* Problem details
Could you please reproduce all the records below exactly, leaving out the images?

Collected data entries

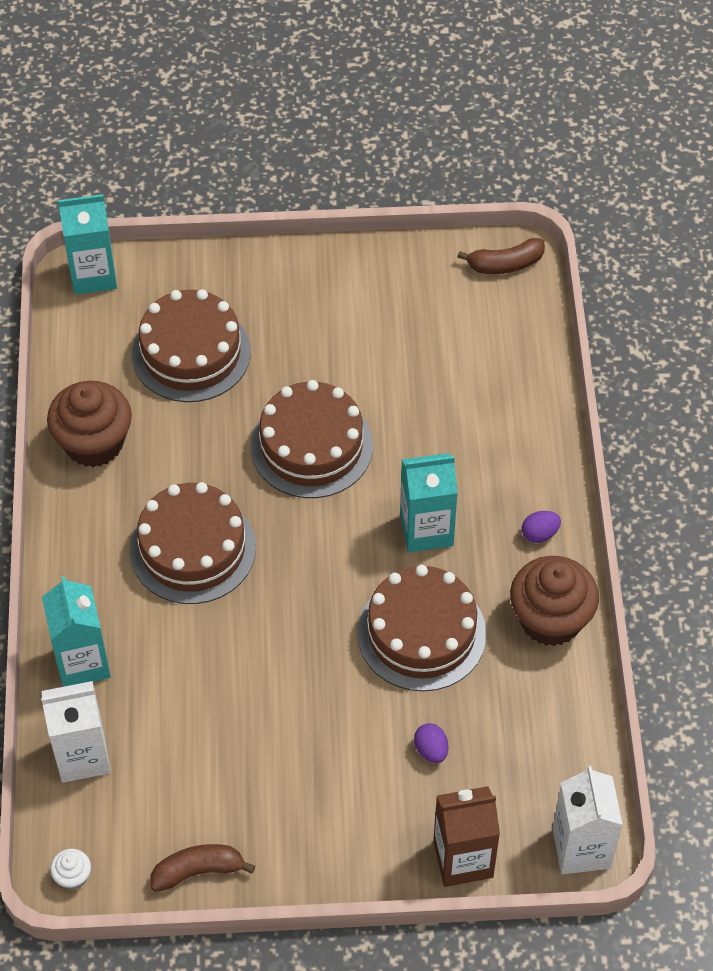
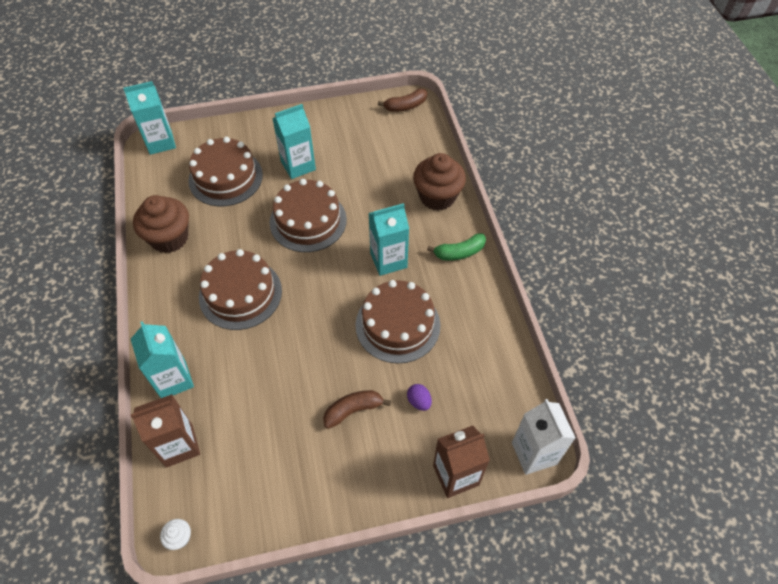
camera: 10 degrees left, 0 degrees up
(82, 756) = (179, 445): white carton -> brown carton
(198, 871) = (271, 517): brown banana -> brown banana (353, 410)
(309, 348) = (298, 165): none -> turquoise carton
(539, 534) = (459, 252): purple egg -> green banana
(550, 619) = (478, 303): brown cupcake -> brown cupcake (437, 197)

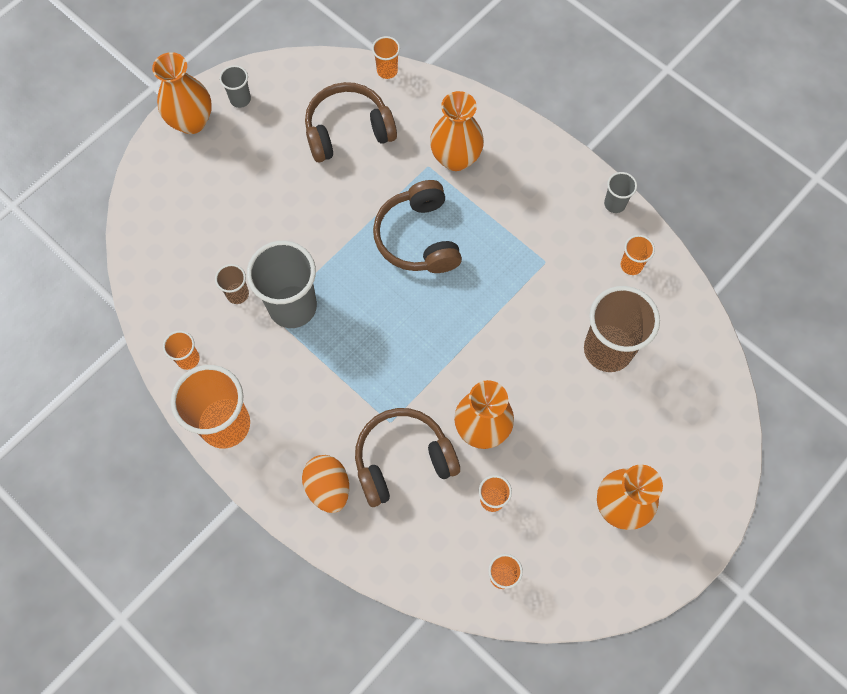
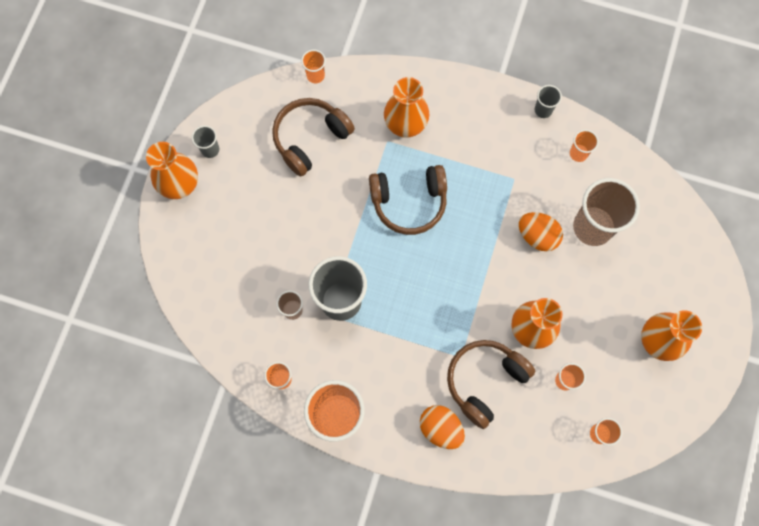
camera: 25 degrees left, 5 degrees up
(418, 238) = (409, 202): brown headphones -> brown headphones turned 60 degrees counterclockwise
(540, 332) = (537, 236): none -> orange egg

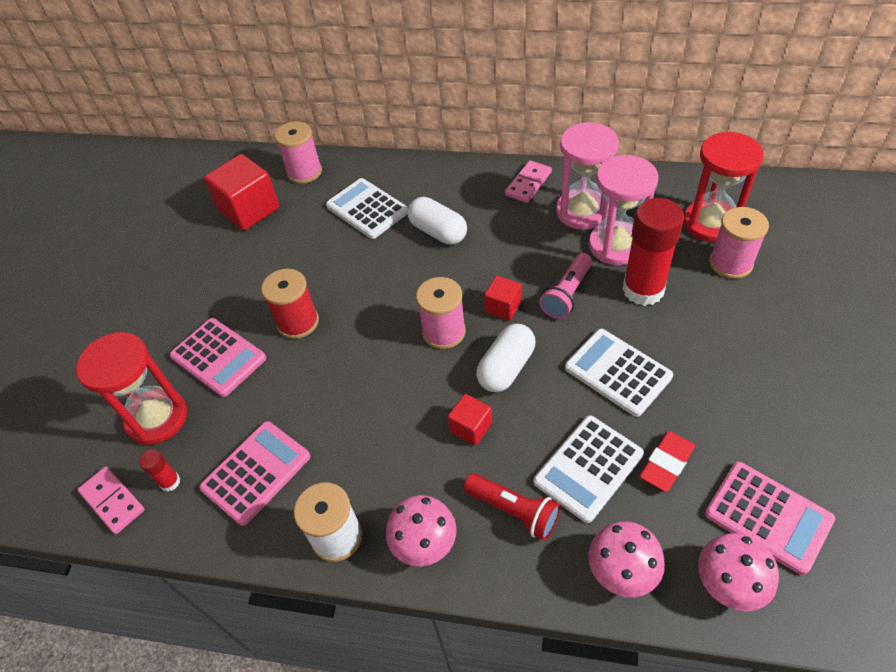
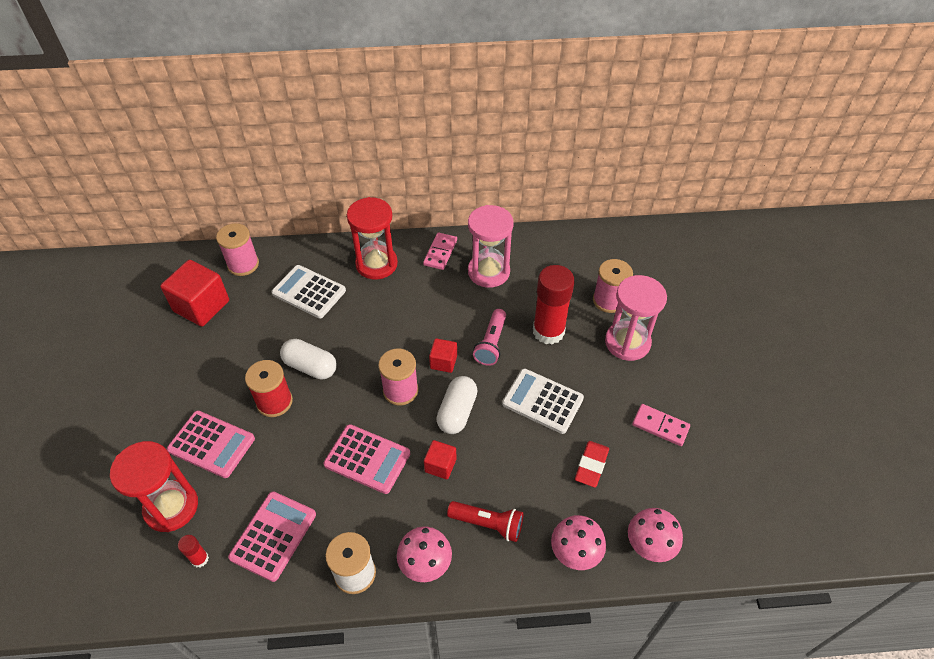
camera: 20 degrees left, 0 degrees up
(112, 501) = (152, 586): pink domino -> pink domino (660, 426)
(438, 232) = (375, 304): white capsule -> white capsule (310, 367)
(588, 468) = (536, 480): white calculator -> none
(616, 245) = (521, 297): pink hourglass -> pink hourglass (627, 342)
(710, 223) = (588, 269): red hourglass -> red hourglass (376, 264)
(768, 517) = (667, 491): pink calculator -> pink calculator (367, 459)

* Expected answer
camera: 10 degrees left, 0 degrees up
(82, 756) = (179, 445): white carton -> brown carton
(198, 871) = (271, 517): brown banana -> brown banana (353, 410)
(309, 348) = (298, 165): none -> turquoise carton
(539, 534) = (459, 252): purple egg -> green banana
(550, 619) = (478, 303): brown cupcake -> brown cupcake (437, 197)

camera: 25 degrees left, 5 degrees up
(418, 238) = (409, 202): brown headphones -> brown headphones turned 60 degrees counterclockwise
(540, 332) = (537, 236): none -> orange egg

camera: 20 degrees left, 0 degrees up
(112, 501) = (152, 586): pink domino -> pink domino (660, 426)
(438, 232) = (375, 304): white capsule -> white capsule (310, 367)
(588, 468) = (536, 480): white calculator -> none
(616, 245) = (521, 297): pink hourglass -> pink hourglass (627, 342)
(710, 223) = (588, 269): red hourglass -> red hourglass (376, 264)
(768, 517) = (667, 491): pink calculator -> pink calculator (367, 459)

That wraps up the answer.